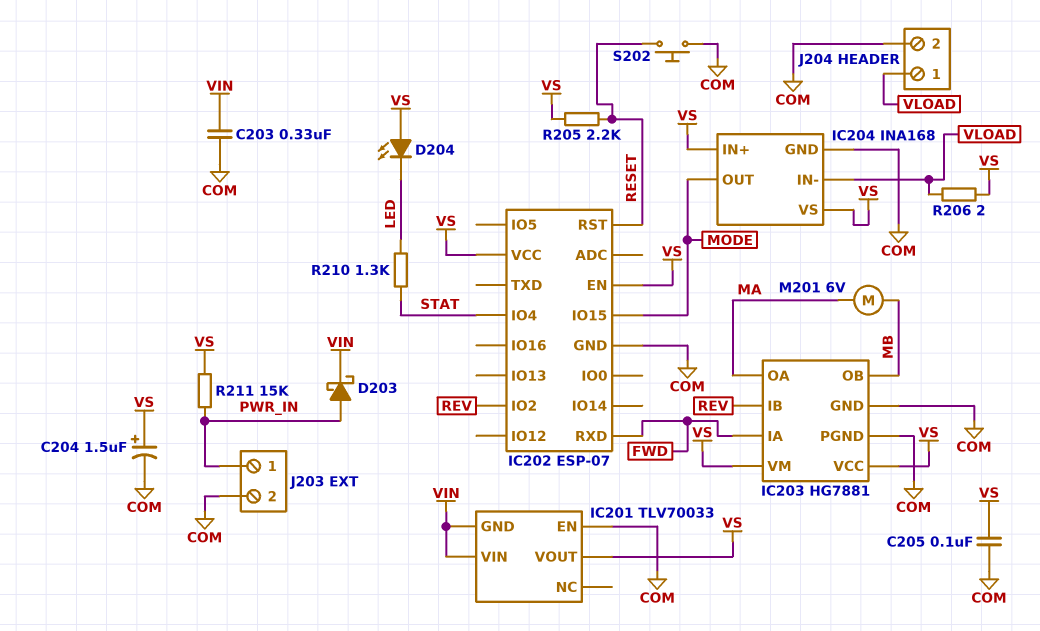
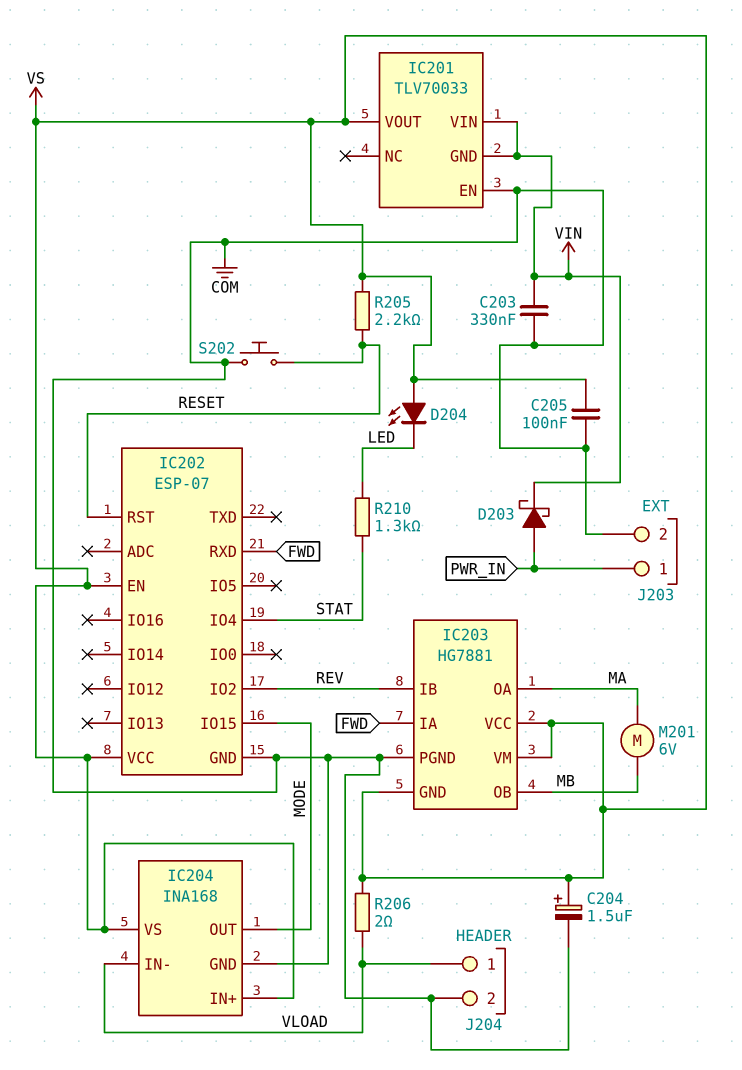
IC203 pin GND: COM -> VS
R211: 15k (PWR_IN, VS) -> none

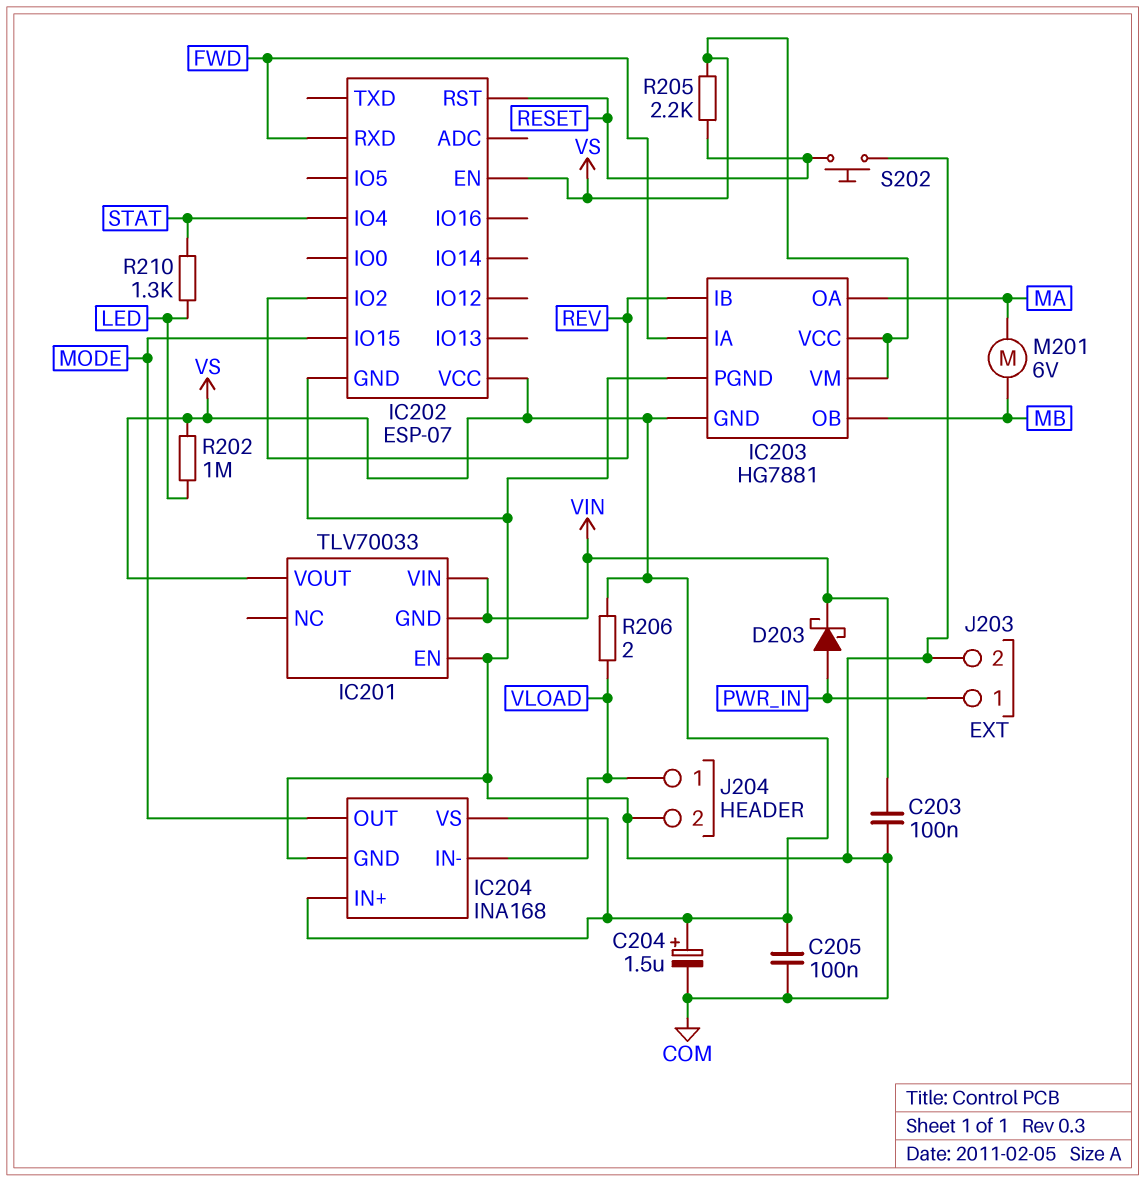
C203: 330nF (COM, VIN) -> 100nF (COM, VIN)
D204: LED (A VS, K LED) -> none
R202: none -> 1M (LED, VS)

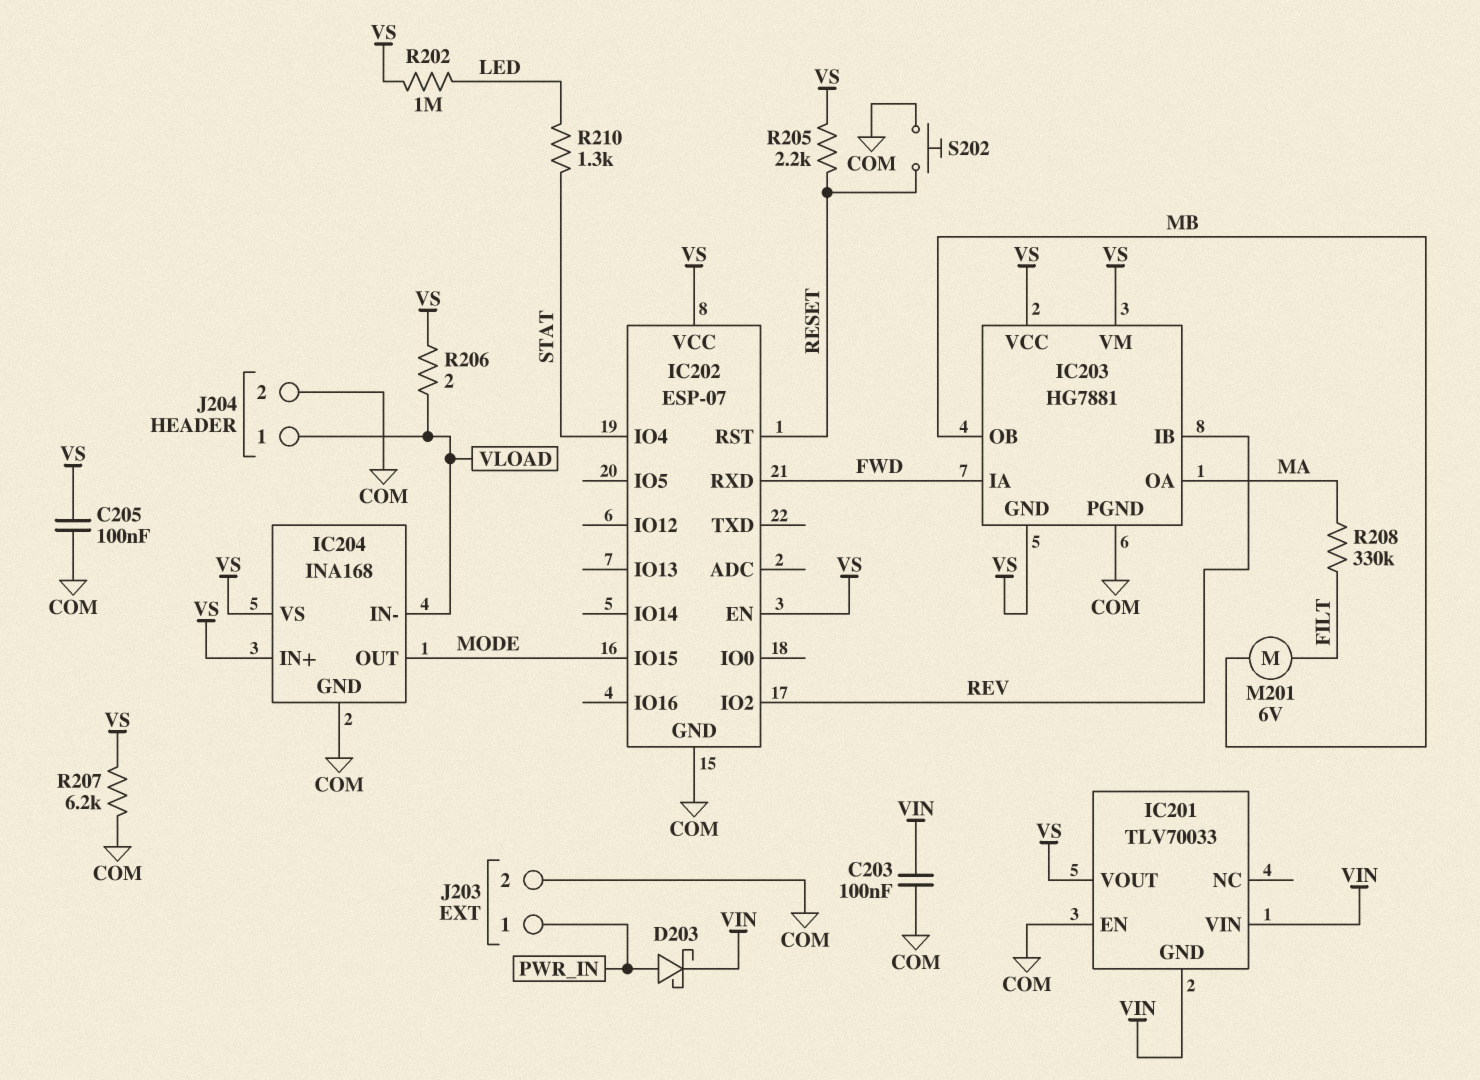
C204: 1.5uF (plus VS, minus COM) -> none
M201: motor 6V (MA, MB) -> motor 6V (FILT, MB)
R207: none -> 6.2k (COM, VS)
R208: none -> 330k (FILT, MA)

## What is expected
Copy down every line of the entries containing the word "none".

## Output
R211: 15k (PWR_IN, VS) -> none
D204: LED (A VS, K LED) -> none
R202: none -> 1M (LED, VS)
C204: 1.5uF (plus VS, minus COM) -> none
R207: none -> 6.2k (COM, VS)
R208: none -> 330k (FILT, MA)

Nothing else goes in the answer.